Input material:
══════════

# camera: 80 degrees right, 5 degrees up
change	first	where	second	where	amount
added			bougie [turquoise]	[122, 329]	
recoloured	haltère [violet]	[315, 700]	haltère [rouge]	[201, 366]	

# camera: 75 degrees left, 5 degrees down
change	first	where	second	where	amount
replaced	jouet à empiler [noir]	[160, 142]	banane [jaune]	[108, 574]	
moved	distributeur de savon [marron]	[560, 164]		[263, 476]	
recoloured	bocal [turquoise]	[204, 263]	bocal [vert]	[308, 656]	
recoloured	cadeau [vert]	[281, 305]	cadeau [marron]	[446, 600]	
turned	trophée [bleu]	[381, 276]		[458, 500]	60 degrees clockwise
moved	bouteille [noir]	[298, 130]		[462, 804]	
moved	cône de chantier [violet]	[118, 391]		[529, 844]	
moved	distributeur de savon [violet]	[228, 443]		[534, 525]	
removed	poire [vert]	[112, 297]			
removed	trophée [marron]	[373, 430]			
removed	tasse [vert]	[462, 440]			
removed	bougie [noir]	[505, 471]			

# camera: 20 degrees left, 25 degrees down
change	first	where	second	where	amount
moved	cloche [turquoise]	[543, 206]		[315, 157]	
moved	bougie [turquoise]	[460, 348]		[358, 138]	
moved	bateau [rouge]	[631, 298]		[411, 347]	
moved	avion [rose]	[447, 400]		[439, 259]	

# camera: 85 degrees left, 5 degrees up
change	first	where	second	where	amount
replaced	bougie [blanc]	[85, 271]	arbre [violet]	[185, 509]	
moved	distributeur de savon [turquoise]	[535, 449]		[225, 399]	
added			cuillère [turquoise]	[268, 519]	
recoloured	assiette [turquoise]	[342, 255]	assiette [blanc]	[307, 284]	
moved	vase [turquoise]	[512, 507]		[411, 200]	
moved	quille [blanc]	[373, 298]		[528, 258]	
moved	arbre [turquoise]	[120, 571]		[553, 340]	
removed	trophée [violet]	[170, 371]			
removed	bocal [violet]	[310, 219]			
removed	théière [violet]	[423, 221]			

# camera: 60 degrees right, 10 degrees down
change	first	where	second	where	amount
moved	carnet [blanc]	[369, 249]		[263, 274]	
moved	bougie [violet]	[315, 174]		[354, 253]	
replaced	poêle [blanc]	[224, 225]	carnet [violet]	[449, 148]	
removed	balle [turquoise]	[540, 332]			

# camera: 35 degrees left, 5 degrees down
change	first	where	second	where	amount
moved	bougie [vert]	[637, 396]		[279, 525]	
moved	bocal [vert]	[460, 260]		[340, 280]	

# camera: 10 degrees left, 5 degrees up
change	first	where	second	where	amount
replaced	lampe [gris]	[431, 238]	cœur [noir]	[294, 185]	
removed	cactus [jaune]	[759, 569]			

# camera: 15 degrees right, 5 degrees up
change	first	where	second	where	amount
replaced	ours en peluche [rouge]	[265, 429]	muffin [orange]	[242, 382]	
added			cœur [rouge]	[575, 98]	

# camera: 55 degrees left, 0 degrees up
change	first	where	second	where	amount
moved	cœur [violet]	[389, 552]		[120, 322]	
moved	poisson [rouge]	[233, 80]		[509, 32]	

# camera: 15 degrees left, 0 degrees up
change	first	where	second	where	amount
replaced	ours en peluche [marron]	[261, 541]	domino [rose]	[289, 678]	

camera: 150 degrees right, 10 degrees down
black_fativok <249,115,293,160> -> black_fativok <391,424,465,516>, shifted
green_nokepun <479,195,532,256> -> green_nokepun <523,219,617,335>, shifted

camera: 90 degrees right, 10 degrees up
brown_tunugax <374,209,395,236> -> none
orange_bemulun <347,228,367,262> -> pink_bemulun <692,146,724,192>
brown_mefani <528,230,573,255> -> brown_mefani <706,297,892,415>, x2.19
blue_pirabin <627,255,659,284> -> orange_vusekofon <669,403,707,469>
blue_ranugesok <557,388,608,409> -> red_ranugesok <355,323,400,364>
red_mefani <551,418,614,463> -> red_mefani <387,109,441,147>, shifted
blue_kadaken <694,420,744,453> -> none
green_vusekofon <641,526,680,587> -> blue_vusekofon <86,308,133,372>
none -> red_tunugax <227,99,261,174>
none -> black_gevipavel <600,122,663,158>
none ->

══════════

What to work on: The whole of the data must be given back word for word.

Expected output:
# camera: 80 degrees right, 5 degrees up
change	first	where	second	where	amount
added			bougie [turquoise]	[122, 329]	
recoloured	haltère [violet]	[315, 700]	haltère [rouge]	[201, 366]	

# camera: 75 degrees left, 5 degrees down
change	first	where	second	where	amount
replaced	jouet à empiler [noir]	[160, 142]	banane [jaune]	[108, 574]	
moved	distributeur de savon [marron]	[560, 164]		[263, 476]	
recoloured	bocal [turquoise]	[204, 263]	bocal [vert]	[308, 656]	
recoloured	cadeau [vert]	[281, 305]	cadeau [marron]	[446, 600]	
turned	trophée [bleu]	[381, 276]		[458, 500]	60 degrees clockwise
moved	bouteille [noir]	[298, 130]		[462, 804]	
moved	cône de chantier [violet]	[118, 391]		[529, 844]	
moved	distributeur de savon [violet]	[228, 443]		[534, 525]	
removed	poire [vert]	[112, 297]			
removed	trophée [marron]	[373, 430]			
removed	tasse [vert]	[462, 440]			
removed	bougie [noir]	[505, 471]			

# camera: 20 degrees left, 25 degrees down
change	first	where	second	where	amount
moved	cloche [turquoise]	[543, 206]		[315, 157]	
moved	bougie [turquoise]	[460, 348]		[358, 138]	
moved	bateau [rouge]	[631, 298]		[411, 347]	
moved	avion [rose]	[447, 400]		[439, 259]	

# camera: 85 degrees left, 5 degrees up
change	first	where	second	where	amount
replaced	bougie [blanc]	[85, 271]	arbre [violet]	[185, 509]	
moved	distributeur de savon [turquoise]	[535, 449]		[225, 399]	
added			cuillère [turquoise]	[268, 519]	
recoloured	assiette [turquoise]	[342, 255]	assiette [blanc]	[307, 284]	
moved	vase [turquoise]	[512, 507]		[411, 200]	
moved	quille [blanc]	[373, 298]		[528, 258]	
moved	arbre [turquoise]	[120, 571]		[553, 340]	
removed	trophée [violet]	[170, 371]			
removed	bocal [violet]	[310, 219]			
removed	théière [violet]	[423, 221]			

# camera: 60 degrees right, 10 degrees down
change	first	where	second	where	amount
moved	carnet [blanc]	[369, 249]		[263, 274]	
moved	bougie [violet]	[315, 174]		[354, 253]	
replaced	poêle [blanc]	[224, 225]	carnet [violet]	[449, 148]	
removed	balle [turquoise]	[540, 332]			

# camera: 35 degrees left, 5 degrees down
change	first	where	second	where	amount
moved	bougie [vert]	[637, 396]		[279, 525]	
moved	bocal [vert]	[460, 260]		[340, 280]	

# camera: 10 degrees left, 5 degrees up
change	first	where	second	where	amount
replaced	lampe [gris]	[431, 238]	cœur [noir]	[294, 185]	
removed	cactus [jaune]	[759, 569]			

# camera: 15 degrees right, 5 degrees up
change	first	where	second	where	amount
replaced	ours en peluche [rouge]	[265, 429]	muffin [orange]	[242, 382]	
added			cœur [rouge]	[575, 98]	

# camera: 55 degrees left, 0 degrees up
change	first	where	second	where	amount
moved	cœur [violet]	[389, 552]		[120, 322]	
moved	poisson [rouge]	[233, 80]		[509, 32]	

# camera: 15 degrees left, 0 degrees up
change	first	where	second	where	amount
replaced	ours en peluche [marron]	[261, 541]	domino [rose]	[289, 678]	

camera: 150 degrees right, 10 degrees down
black_fativok <249,115,293,160> -> black_fativok <391,424,465,516>, shifted
green_nokepun <479,195,532,256> -> green_nokepun <523,219,617,335>, shifted

camera: 90 degrees right, 10 degrees up
brown_tunugax <374,209,395,236> -> none
orange_bemulun <347,228,367,262> -> pink_bemulun <692,146,724,192>
brown_mefani <528,230,573,255> -> brown_mefani <706,297,892,415>, x2.19
blue_pirabin <627,255,659,284> -> orange_vusekofon <669,403,707,469>
blue_ranugesok <557,388,608,409> -> red_ranugesok <355,323,400,364>
red_mefani <551,418,614,463> -> red_mefani <387,109,441,147>, shifted
blue_kadaken <694,420,744,453> -> none
green_vusekofon <641,526,680,587> -> blue_vusekofon <86,308,133,372>
none -> red_tunugax <227,99,261,174>
none -> black_gevipavel <600,122,663,158>
none ->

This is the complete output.